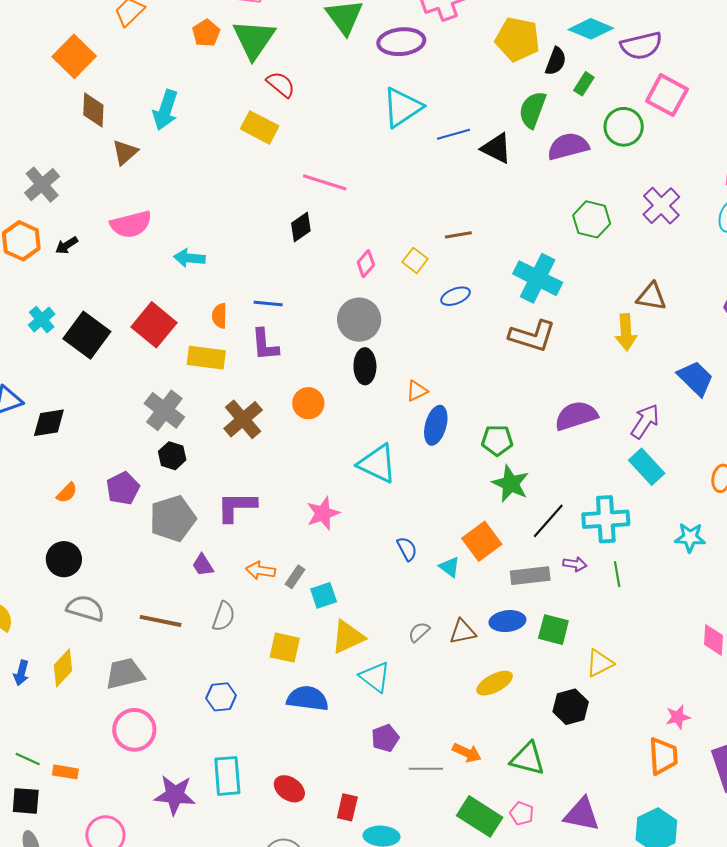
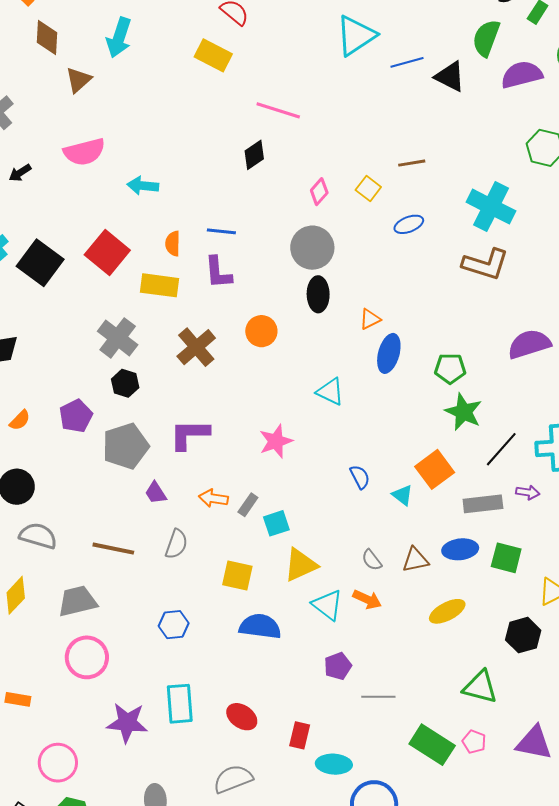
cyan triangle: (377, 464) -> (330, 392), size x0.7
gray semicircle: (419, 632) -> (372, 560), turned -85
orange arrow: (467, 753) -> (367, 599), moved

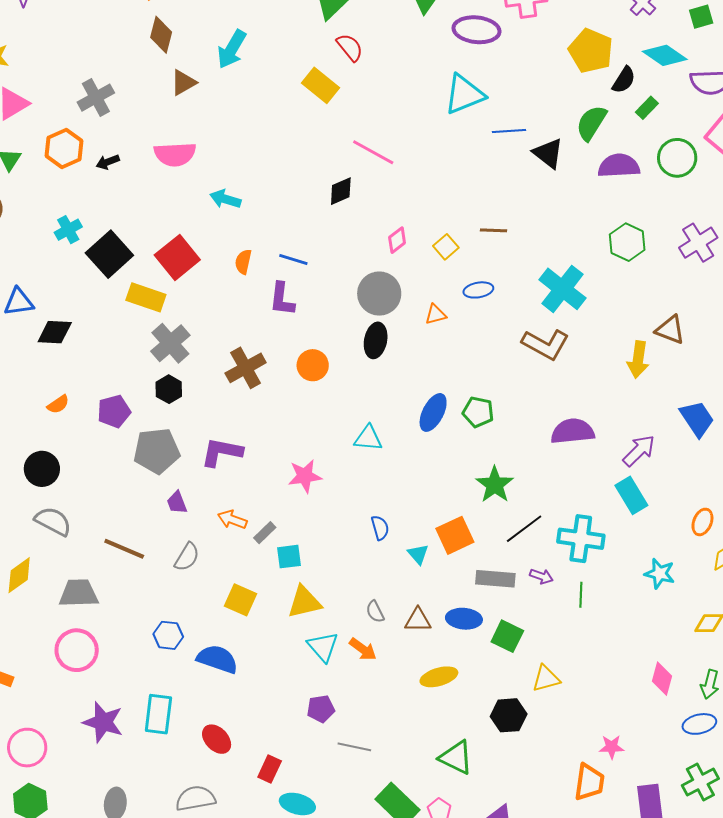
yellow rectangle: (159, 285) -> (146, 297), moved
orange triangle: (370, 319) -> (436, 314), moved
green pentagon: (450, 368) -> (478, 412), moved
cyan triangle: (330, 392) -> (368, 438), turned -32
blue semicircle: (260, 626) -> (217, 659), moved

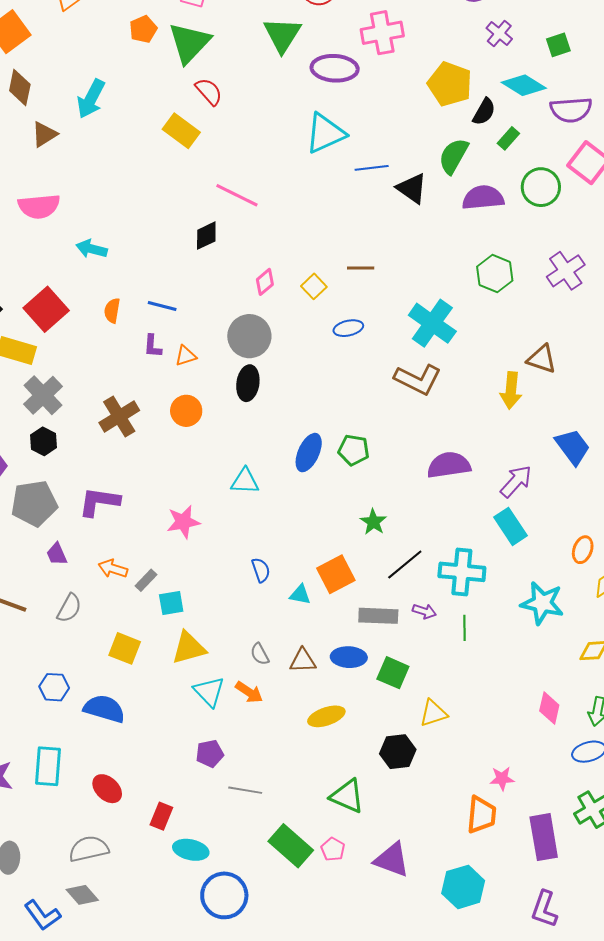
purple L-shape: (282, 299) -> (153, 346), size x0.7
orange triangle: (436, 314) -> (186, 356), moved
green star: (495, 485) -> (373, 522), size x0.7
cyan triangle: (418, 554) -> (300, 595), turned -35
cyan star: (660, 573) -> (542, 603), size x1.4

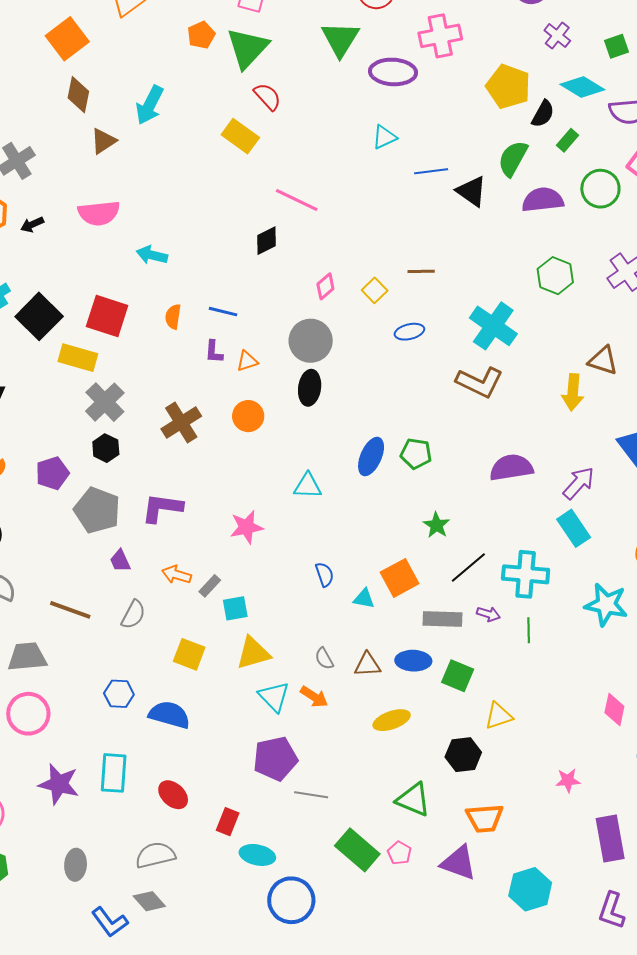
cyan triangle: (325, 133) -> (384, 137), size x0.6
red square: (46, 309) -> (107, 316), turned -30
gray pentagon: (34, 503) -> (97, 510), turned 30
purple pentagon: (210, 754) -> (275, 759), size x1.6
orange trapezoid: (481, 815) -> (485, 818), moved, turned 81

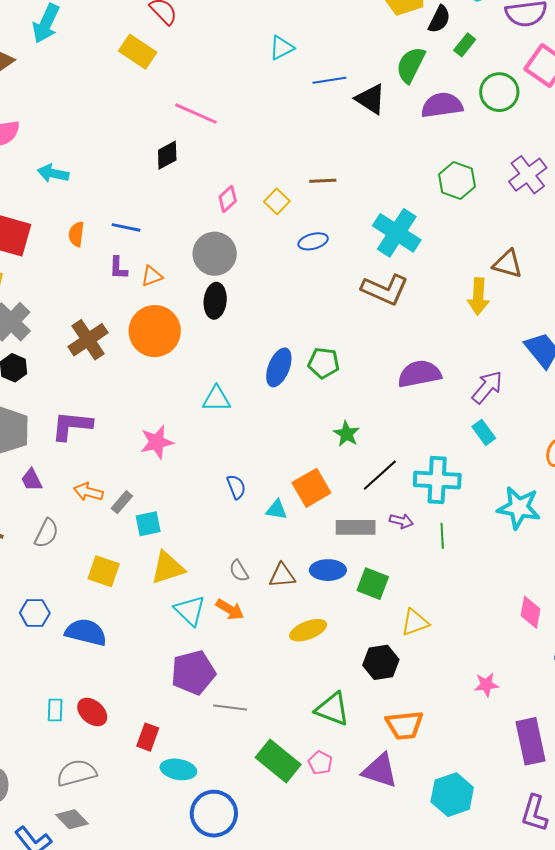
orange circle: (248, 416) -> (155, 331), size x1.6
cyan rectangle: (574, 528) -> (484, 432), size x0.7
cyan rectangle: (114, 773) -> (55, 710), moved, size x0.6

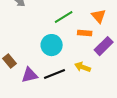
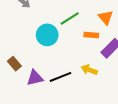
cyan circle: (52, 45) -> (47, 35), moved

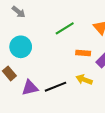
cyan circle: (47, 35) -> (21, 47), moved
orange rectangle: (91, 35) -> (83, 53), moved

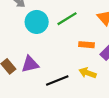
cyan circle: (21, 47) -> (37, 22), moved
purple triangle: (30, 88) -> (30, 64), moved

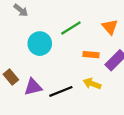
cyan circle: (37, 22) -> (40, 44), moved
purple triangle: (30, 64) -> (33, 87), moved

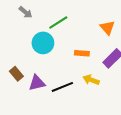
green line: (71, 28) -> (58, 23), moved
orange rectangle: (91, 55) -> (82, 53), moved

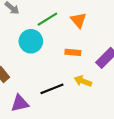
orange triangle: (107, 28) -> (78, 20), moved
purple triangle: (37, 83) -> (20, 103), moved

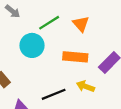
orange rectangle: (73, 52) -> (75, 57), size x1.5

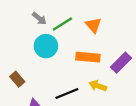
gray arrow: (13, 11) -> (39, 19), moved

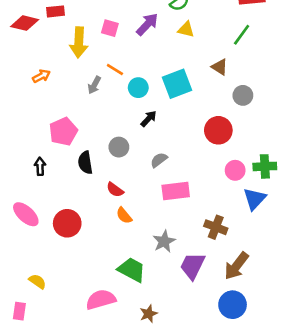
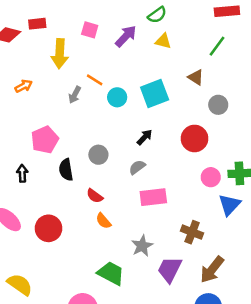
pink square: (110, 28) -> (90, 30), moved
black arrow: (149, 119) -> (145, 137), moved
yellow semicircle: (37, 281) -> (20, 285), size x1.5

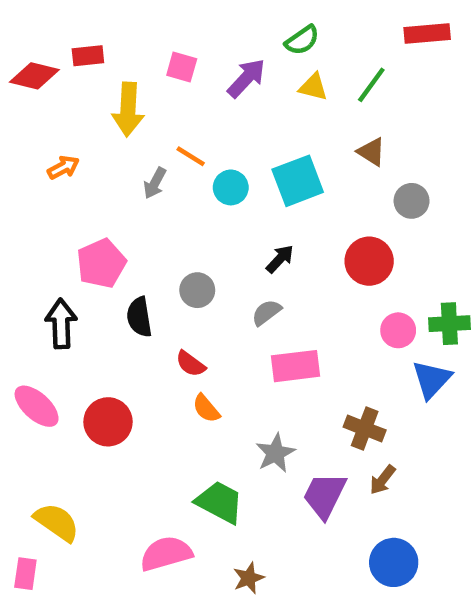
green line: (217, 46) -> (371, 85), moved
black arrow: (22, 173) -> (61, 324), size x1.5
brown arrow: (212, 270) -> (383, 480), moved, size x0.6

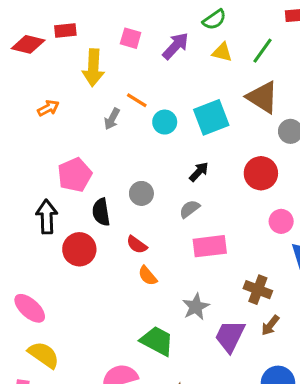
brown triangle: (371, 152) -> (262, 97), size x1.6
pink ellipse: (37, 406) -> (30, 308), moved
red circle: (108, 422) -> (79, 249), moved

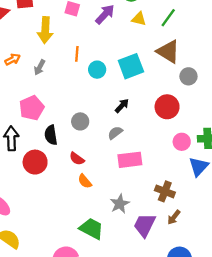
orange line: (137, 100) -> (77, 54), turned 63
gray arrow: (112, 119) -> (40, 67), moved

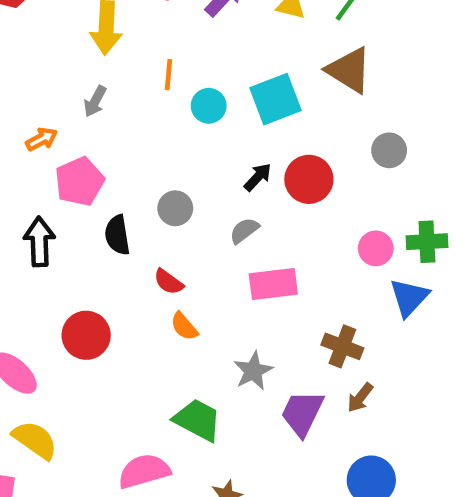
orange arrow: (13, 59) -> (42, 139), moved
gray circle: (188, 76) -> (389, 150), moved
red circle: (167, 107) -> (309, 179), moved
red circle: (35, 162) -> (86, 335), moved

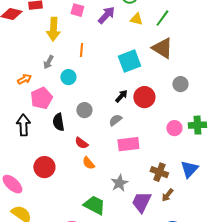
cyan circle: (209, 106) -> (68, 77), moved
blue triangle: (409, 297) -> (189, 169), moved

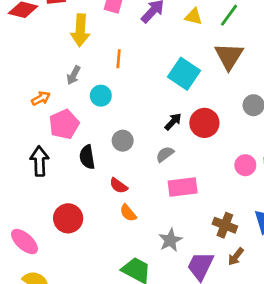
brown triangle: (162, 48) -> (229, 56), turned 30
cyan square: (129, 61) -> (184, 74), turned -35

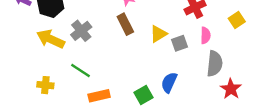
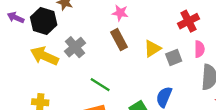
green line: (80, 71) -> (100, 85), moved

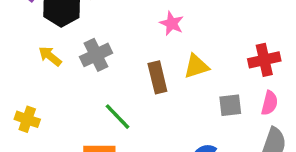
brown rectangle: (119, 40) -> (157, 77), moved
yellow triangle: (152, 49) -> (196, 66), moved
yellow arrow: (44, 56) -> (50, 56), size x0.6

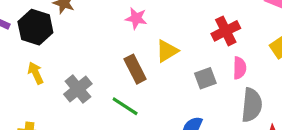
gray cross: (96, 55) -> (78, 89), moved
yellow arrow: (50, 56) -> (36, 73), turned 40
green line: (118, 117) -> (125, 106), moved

◆ ◆ ◆ ◆

## Exercise objective
Looking at the entries above, copy out every line in which "square" occurs.

## Answer
red square: (46, 309) -> (107, 316), turned -30
pink square: (110, 28) -> (90, 30), moved
cyan square: (129, 61) -> (184, 74), turned -35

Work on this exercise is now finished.